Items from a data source
-- -- --
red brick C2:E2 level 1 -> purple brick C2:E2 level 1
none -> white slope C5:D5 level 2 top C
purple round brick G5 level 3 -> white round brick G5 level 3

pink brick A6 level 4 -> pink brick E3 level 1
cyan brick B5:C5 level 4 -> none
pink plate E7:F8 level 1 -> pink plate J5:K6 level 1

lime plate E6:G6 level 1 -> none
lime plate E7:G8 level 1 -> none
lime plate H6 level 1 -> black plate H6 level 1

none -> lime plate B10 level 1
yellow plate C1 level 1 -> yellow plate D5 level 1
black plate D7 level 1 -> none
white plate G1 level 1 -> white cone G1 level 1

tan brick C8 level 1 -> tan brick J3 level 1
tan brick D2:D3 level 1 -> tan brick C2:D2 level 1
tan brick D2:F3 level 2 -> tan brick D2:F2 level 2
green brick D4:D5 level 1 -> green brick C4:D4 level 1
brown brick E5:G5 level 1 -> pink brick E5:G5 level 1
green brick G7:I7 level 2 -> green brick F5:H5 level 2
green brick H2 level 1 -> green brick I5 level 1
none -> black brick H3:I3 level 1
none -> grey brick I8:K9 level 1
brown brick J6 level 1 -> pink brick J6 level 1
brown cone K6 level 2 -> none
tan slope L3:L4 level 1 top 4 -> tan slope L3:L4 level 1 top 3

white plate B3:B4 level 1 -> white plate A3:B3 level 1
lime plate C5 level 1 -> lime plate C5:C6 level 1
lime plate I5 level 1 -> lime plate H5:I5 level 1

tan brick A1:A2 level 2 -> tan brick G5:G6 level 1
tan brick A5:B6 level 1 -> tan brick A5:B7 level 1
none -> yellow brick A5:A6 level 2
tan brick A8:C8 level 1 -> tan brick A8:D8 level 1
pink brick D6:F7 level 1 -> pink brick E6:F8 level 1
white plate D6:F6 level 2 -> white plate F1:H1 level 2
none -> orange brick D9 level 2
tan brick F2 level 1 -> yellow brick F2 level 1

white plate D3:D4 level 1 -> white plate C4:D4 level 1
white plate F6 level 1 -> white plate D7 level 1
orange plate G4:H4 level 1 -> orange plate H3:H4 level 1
-- -- --
Required action
Once more, print all the records exactly.

Problem solution
red brick C2:E2 level 1 -> purple brick C2:E2 level 1
none -> white slope C5:D5 level 2 top C
purple round brick G5 level 3 -> white round brick G5 level 3

pink brick A6 level 4 -> pink brick E3 level 1
cyan brick B5:C5 level 4 -> none
pink plate E7:F8 level 1 -> pink plate J5:K6 level 1

lime plate E6:G6 level 1 -> none
lime plate E7:G8 level 1 -> none
lime plate H6 level 1 -> black plate H6 level 1

none -> lime plate B10 level 1
yellow plate C1 level 1 -> yellow plate D5 level 1
black plate D7 level 1 -> none
white plate G1 level 1 -> white cone G1 level 1

tan brick C8 level 1 -> tan brick J3 level 1
tan brick D2:D3 level 1 -> tan brick C2:D2 level 1
tan brick D2:F3 level 2 -> tan brick D2:F2 level 2
green brick D4:D5 level 1 -> green brick C4:D4 level 1
brown brick E5:G5 level 1 -> pink brick E5:G5 level 1
green brick G7:I7 level 2 -> green brick F5:H5 level 2
green brick H2 level 1 -> green brick I5 level 1
none -> black brick H3:I3 level 1
none -> grey brick I8:K9 level 1
brown brick J6 level 1 -> pink brick J6 level 1
brown cone K6 level 2 -> none
tan slope L3:L4 level 1 top 4 -> tan slope L3:L4 level 1 top 3

white plate B3:B4 level 1 -> white plate A3:B3 level 1
lime plate C5 level 1 -> lime plate C5:C6 level 1
lime plate I5 level 1 -> lime plate H5:I5 level 1

tan brick A1:A2 level 2 -> tan brick G5:G6 level 1
tan brick A5:B6 level 1 -> tan brick A5:B7 level 1
none -> yellow brick A5:A6 level 2
tan brick A8:C8 level 1 -> tan brick A8:D8 level 1
pink brick D6:F7 level 1 -> pink brick E6:F8 level 1
white plate D6:F6 level 2 -> white plate F1:H1 level 2
none -> orange brick D9 level 2
tan brick F2 level 1 -> yellow brick F2 level 1

white plate D3:D4 level 1 -> white plate C4:D4 level 1
white plate F6 level 1 -> white plate D7 level 1
orange plate G4:H4 level 1 -> orange plate H3:H4 level 1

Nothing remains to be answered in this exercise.